Dataset section
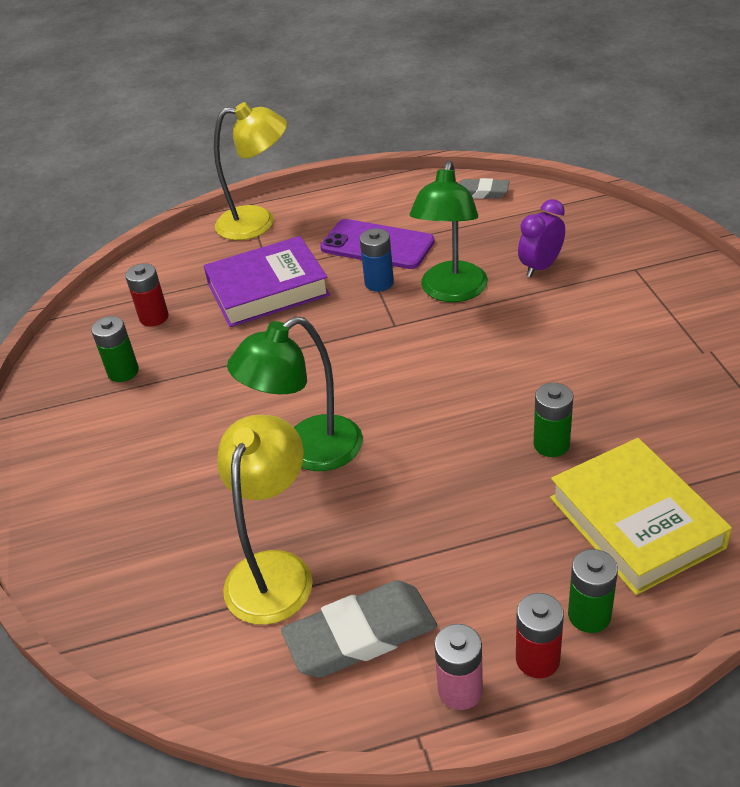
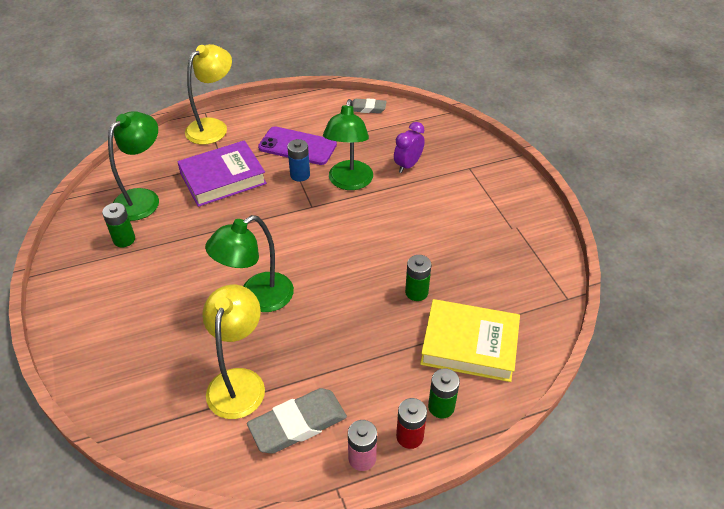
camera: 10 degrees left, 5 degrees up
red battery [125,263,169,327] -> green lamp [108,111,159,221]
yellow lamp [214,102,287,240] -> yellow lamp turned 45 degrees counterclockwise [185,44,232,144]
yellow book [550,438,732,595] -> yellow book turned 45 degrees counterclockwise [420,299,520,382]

Work to be completed
Beginning with the line that contains "red battery [125,263,169,327]", restate word for word each line through the last one in the data, and write nothing more.

Task answer
red battery [125,263,169,327] -> green lamp [108,111,159,221]
yellow lamp [214,102,287,240] -> yellow lamp turned 45 degrees counterclockwise [185,44,232,144]
yellow book [550,438,732,595] -> yellow book turned 45 degrees counterclockwise [420,299,520,382]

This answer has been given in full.